> **Data to use**:
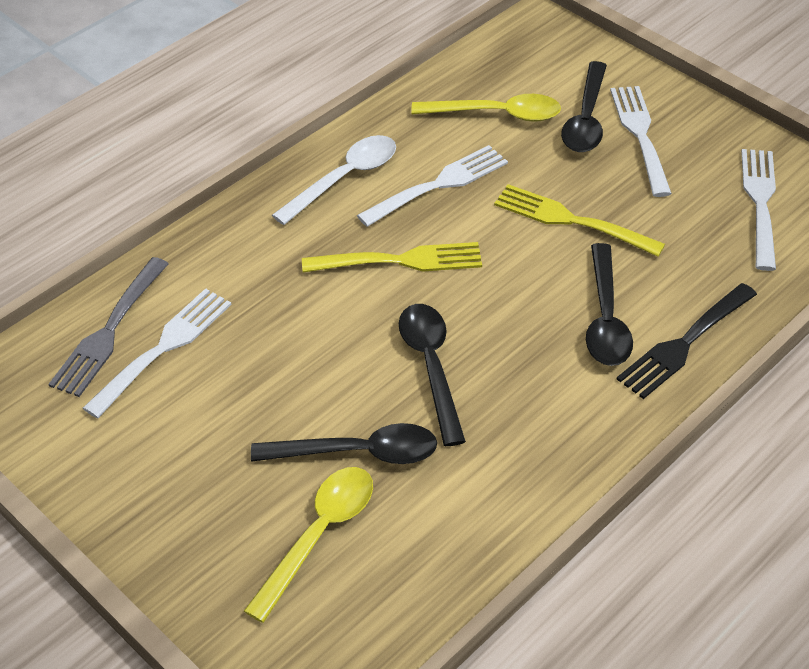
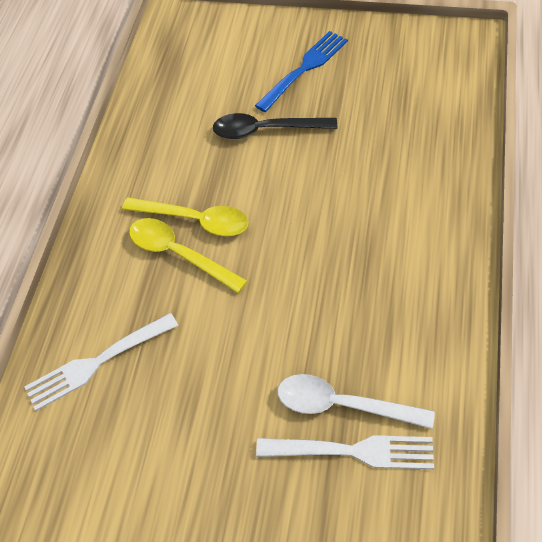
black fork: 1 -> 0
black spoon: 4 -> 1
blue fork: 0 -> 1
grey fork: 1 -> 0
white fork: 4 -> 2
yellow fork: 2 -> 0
...
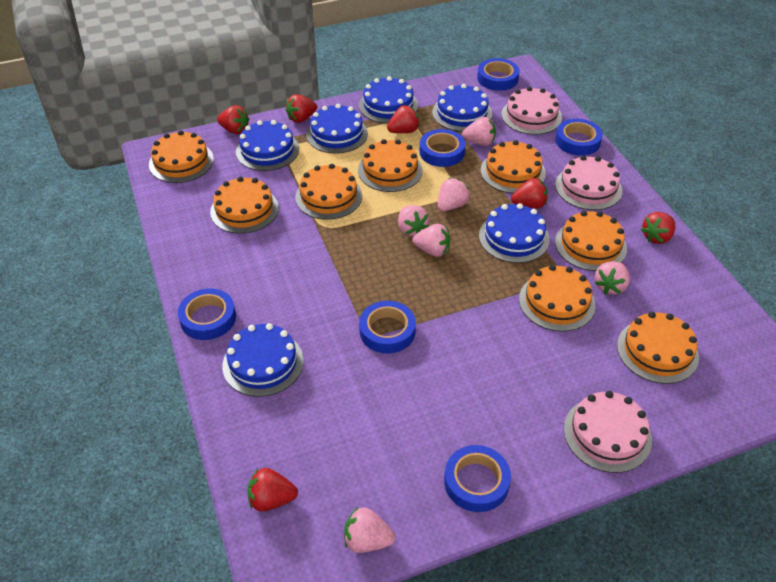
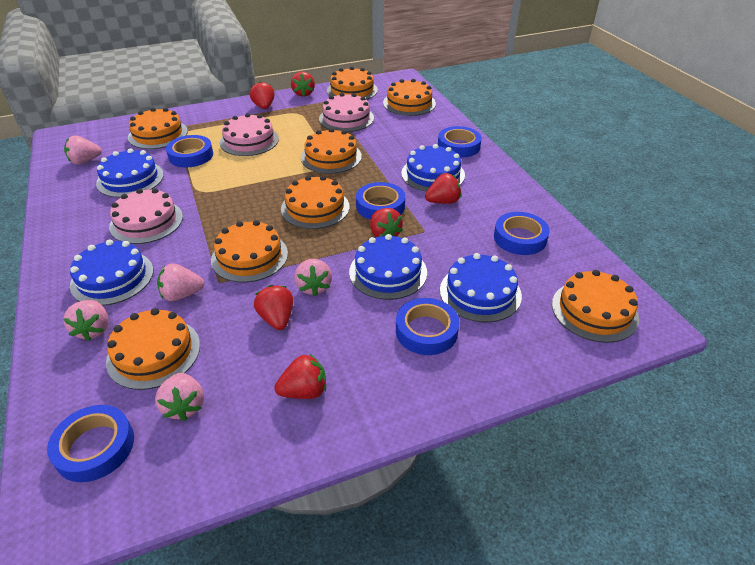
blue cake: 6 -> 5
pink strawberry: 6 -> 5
--
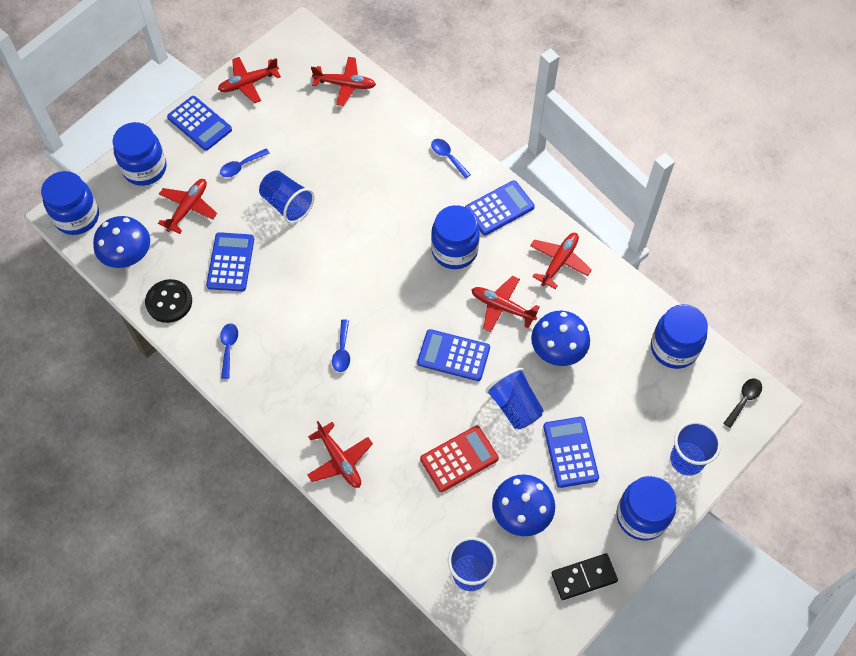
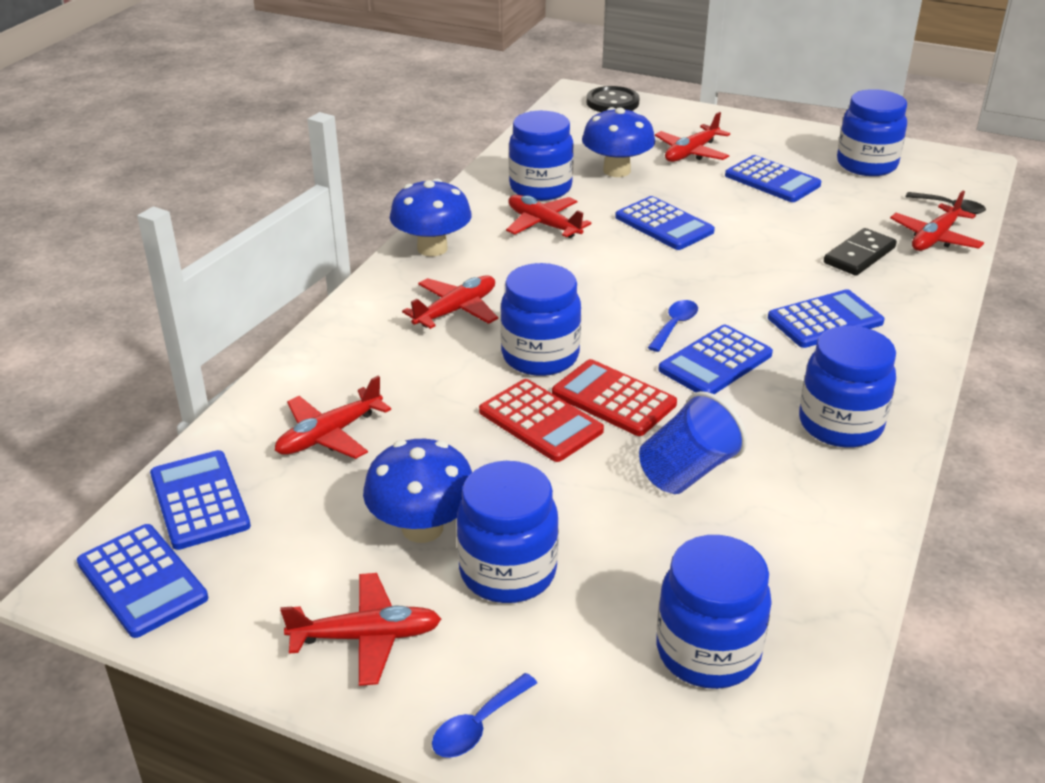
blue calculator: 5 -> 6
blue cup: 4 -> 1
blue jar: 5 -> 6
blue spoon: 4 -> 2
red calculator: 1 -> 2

> **Directions for this task**:
Print exactly the lines above, between the one holding "blue cup: 4 -> 1" and the one holding "red calculator: 1 -> 2", inclusive, and nothing besides.

> **Response to this task**:
blue cup: 4 -> 1
blue jar: 5 -> 6
blue spoon: 4 -> 2
red calculator: 1 -> 2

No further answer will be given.